*Work request*.
Pull every line containing "white" from the listing.

*Data for the task*.
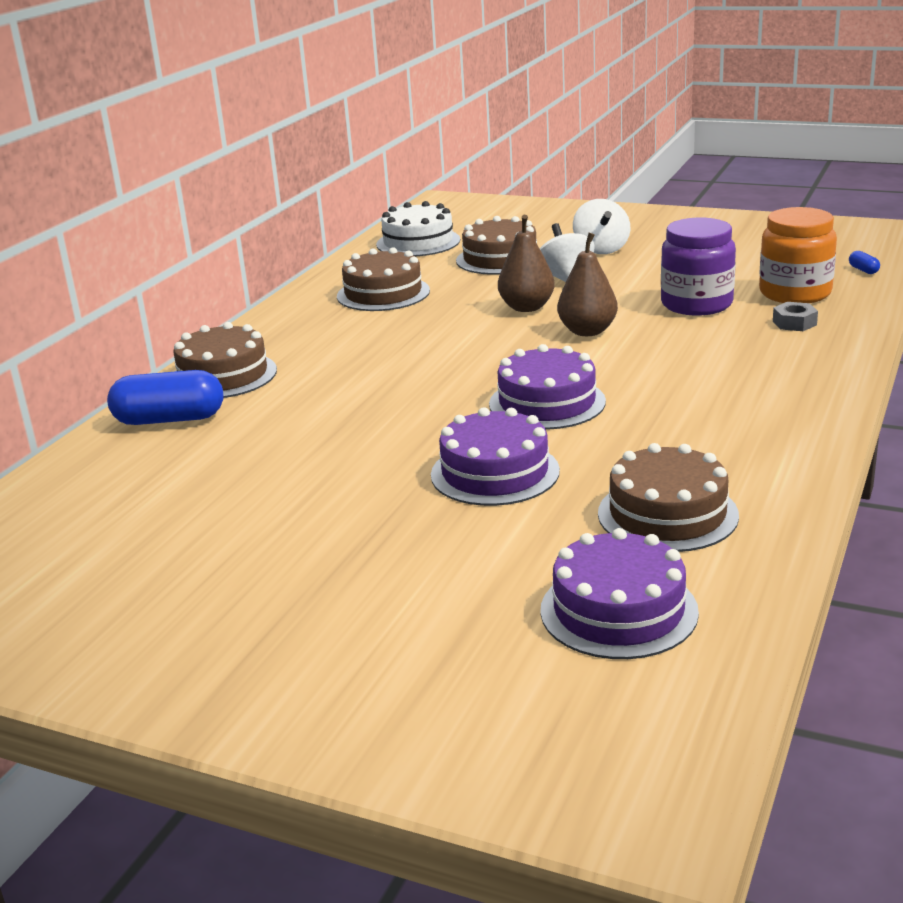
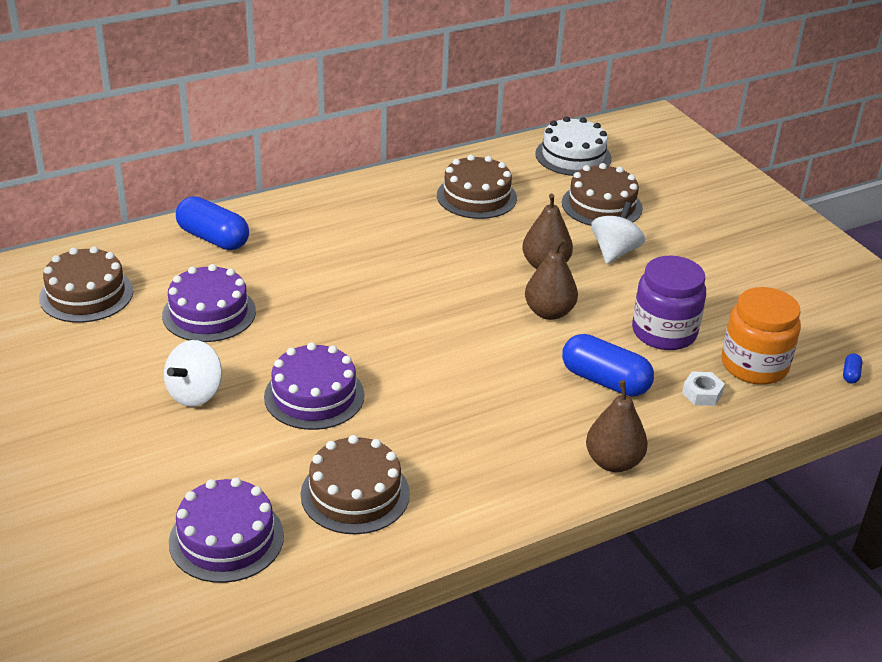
camera: 35 degrees right, 10 degrees up
(223, 375) = (286, 218): brown cake -> brown cake (86, 294)
(547, 403) = (426, 360): purple cake -> purple cake (209, 313)
(601, 249) = (688, 236): white spinning top -> white spinning top (195, 393)
(713, 348) = (605, 381): none -> blue capsule
(794, 323) = (702, 393): grey nut -> white nut
(819, 388) = (613, 462): none -> brown pear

*Solution for this exercise*.
(601, 249) = (688, 236): white spinning top -> white spinning top (195, 393)
(794, 323) = (702, 393): grey nut -> white nut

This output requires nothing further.